WRITTEN PROBLEM: Copy the data word for word, beginning with its first line and stopping after the line that contains "Omaha: 11:07 -> none".

begin RECORD LIST

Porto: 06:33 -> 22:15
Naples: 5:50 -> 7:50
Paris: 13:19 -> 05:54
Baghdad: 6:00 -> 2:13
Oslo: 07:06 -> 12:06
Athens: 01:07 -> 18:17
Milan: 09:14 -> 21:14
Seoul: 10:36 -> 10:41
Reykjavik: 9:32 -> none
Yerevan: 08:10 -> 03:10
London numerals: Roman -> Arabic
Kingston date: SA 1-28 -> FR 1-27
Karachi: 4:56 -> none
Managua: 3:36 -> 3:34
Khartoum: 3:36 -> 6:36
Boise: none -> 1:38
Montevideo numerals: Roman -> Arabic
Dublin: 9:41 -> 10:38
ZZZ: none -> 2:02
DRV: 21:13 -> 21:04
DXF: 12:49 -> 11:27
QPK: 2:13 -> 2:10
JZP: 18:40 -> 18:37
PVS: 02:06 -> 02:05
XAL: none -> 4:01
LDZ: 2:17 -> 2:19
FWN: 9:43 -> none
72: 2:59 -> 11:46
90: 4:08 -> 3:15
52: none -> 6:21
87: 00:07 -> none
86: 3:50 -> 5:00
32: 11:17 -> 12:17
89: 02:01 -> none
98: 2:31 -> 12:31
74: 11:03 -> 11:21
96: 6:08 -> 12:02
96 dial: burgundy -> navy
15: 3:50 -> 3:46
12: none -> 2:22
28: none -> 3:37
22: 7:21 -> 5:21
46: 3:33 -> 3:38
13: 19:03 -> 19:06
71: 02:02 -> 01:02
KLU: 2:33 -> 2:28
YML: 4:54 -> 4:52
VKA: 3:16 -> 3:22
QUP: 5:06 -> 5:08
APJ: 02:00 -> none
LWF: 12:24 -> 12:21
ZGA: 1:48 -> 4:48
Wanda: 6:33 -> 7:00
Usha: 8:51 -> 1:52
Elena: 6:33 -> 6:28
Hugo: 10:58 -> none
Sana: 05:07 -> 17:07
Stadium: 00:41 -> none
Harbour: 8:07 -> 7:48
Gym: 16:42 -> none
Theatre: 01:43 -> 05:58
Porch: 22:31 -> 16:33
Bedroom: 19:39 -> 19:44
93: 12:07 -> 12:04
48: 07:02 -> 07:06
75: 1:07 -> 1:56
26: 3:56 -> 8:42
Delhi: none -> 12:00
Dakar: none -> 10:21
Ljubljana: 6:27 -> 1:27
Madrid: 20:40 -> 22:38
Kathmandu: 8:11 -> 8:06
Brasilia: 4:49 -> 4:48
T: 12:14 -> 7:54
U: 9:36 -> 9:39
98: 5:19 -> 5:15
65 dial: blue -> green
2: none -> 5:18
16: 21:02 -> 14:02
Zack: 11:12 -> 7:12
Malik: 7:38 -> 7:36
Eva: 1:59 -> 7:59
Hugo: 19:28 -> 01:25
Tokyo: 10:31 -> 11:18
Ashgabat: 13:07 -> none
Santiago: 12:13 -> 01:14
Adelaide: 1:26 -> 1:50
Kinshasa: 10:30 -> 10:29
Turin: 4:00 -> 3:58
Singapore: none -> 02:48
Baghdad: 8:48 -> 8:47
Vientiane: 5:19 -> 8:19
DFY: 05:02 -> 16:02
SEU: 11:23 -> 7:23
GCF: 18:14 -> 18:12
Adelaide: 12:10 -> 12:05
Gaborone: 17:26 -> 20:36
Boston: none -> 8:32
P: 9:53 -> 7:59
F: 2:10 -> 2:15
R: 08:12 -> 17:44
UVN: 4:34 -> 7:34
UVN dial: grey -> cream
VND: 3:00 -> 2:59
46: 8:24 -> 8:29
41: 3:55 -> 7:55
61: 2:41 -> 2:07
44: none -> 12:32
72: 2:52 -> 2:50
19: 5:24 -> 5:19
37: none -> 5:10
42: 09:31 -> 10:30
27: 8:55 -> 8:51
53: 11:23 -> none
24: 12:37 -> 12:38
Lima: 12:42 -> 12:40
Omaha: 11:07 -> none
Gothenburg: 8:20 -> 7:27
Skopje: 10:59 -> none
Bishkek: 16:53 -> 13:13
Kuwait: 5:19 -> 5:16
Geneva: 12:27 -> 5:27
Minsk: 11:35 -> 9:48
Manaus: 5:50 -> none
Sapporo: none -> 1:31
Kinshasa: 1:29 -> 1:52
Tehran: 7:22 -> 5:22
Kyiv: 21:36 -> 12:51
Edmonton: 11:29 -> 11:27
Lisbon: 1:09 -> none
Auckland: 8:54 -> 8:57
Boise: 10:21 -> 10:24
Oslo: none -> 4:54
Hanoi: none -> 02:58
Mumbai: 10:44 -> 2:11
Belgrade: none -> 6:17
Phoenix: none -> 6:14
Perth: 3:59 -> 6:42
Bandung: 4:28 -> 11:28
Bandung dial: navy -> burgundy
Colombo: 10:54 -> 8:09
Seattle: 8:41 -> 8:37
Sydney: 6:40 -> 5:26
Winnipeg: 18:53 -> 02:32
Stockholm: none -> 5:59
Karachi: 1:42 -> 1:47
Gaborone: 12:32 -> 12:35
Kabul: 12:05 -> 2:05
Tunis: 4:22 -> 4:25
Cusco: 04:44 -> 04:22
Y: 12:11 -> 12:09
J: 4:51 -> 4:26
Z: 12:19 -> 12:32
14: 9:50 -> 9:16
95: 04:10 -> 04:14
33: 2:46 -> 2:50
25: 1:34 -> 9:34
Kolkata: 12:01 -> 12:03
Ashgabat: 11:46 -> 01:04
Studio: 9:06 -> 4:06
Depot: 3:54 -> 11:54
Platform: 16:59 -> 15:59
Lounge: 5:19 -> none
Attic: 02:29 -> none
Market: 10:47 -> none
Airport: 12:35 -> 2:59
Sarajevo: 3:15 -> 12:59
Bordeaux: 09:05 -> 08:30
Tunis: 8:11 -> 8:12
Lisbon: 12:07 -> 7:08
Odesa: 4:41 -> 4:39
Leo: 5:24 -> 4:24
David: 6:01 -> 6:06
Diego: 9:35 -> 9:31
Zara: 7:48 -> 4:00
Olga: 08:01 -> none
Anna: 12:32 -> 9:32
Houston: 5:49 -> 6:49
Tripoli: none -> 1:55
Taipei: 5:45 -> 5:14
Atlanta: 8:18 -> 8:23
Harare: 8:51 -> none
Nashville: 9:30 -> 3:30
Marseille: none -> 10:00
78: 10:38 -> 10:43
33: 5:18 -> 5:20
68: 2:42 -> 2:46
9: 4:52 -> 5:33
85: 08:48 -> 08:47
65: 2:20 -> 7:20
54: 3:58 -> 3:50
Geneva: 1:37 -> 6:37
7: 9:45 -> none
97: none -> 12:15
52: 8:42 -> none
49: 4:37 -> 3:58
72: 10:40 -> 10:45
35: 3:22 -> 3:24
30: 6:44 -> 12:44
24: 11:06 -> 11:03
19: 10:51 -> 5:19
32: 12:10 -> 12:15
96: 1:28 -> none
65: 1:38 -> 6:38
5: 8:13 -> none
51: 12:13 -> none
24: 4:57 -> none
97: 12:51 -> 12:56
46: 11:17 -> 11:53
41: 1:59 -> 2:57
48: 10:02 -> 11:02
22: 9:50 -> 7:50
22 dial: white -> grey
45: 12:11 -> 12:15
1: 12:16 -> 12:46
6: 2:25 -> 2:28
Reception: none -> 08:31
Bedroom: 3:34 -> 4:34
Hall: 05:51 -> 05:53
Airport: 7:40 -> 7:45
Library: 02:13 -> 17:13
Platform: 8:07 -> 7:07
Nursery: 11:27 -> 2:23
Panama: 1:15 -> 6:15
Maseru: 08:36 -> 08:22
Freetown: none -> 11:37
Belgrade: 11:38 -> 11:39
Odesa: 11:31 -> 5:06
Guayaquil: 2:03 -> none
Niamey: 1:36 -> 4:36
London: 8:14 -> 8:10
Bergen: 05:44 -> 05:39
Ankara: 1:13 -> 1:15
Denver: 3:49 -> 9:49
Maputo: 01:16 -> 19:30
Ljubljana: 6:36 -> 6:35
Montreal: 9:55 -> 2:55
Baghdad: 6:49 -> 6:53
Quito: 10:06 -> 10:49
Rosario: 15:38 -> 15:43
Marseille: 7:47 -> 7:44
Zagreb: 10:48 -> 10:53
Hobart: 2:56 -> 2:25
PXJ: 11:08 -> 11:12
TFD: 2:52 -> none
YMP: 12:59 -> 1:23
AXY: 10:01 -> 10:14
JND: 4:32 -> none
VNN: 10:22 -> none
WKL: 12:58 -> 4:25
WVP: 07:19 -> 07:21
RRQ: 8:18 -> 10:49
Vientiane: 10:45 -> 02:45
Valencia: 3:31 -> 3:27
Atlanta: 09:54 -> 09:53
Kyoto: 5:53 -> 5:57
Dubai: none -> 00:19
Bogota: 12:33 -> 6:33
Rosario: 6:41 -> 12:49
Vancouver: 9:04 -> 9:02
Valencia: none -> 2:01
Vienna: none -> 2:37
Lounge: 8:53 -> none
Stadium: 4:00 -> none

end RECORD LIST

WORKED SOLUTION:
Porto: 06:33 -> 22:15
Naples: 5:50 -> 7:50
Paris: 13:19 -> 05:54
Baghdad: 6:00 -> 2:13
Oslo: 07:06 -> 12:06
Athens: 01:07 -> 18:17
Milan: 09:14 -> 21:14
Seoul: 10:36 -> 10:41
Reykjavik: 9:32 -> none
Yerevan: 08:10 -> 03:10
London numerals: Roman -> Arabic
Kingston date: SA 1-28 -> FR 1-27
Karachi: 4:56 -> none
Managua: 3:36 -> 3:34
Khartoum: 3:36 -> 6:36
Boise: none -> 1:38
Montevideo numerals: Roman -> Arabic
Dublin: 9:41 -> 10:38
ZZZ: none -> 2:02
DRV: 21:13 -> 21:04
DXF: 12:49 -> 11:27
QPK: 2:13 -> 2:10
JZP: 18:40 -> 18:37
PVS: 02:06 -> 02:05
XAL: none -> 4:01
LDZ: 2:17 -> 2:19
FWN: 9:43 -> none
72: 2:59 -> 11:46
90: 4:08 -> 3:15
52: none -> 6:21
87: 00:07 -> none
86: 3:50 -> 5:00
32: 11:17 -> 12:17
89: 02:01 -> none
98: 2:31 -> 12:31
74: 11:03 -> 11:21
96: 6:08 -> 12:02
96 dial: burgundy -> navy
15: 3:50 -> 3:46
12: none -> 2:22
28: none -> 3:37
22: 7:21 -> 5:21
46: 3:33 -> 3:38
13: 19:03 -> 19:06
71: 02:02 -> 01:02
KLU: 2:33 -> 2:28
YML: 4:54 -> 4:52
VKA: 3:16 -> 3:22
QUP: 5:06 -> 5:08
APJ: 02:00 -> none
LWF: 12:24 -> 12:21
ZGA: 1:48 -> 4:48
Wanda: 6:33 -> 7:00
Usha: 8:51 -> 1:52
Elena: 6:33 -> 6:28
Hugo: 10:58 -> none
Sana: 05:07 -> 17:07
Stadium: 00:41 -> none
Harbour: 8:07 -> 7:48
Gym: 16:42 -> none
Theatre: 01:43 -> 05:58
Porch: 22:31 -> 16:33
Bedroom: 19:39 -> 19:44
93: 12:07 -> 12:04
48: 07:02 -> 07:06
75: 1:07 -> 1:56
26: 3:56 -> 8:42
Delhi: none -> 12:00
Dakar: none -> 10:21
Ljubljana: 6:27 -> 1:27
Madrid: 20:40 -> 22:38
Kathmandu: 8:11 -> 8:06
Brasilia: 4:49 -> 4:48
T: 12:14 -> 7:54
U: 9:36 -> 9:39
98: 5:19 -> 5:15
65 dial: blue -> green
2: none -> 5:18
16: 21:02 -> 14:02
Zack: 11:12 -> 7:12
Malik: 7:38 -> 7:36
Eva: 1:59 -> 7:59
Hugo: 19:28 -> 01:25
Tokyo: 10:31 -> 11:18
Ashgabat: 13:07 -> none
Santiago: 12:13 -> 01:14
Adelaide: 1:26 -> 1:50
Kinshasa: 10:30 -> 10:29
Turin: 4:00 -> 3:58
Singapore: none -> 02:48
Baghdad: 8:48 -> 8:47
Vientiane: 5:19 -> 8:19
DFY: 05:02 -> 16:02
SEU: 11:23 -> 7:23
GCF: 18:14 -> 18:12
Adelaide: 12:10 -> 12:05
Gaborone: 17:26 -> 20:36
Boston: none -> 8:32
P: 9:53 -> 7:59
F: 2:10 -> 2:15
R: 08:12 -> 17:44
UVN: 4:34 -> 7:34
UVN dial: grey -> cream
VND: 3:00 -> 2:59
46: 8:24 -> 8:29
41: 3:55 -> 7:55
61: 2:41 -> 2:07
44: none -> 12:32
72: 2:52 -> 2:50
19: 5:24 -> 5:19
37: none -> 5:10
42: 09:31 -> 10:30
27: 8:55 -> 8:51
53: 11:23 -> none
24: 12:37 -> 12:38
Lima: 12:42 -> 12:40
Omaha: 11:07 -> none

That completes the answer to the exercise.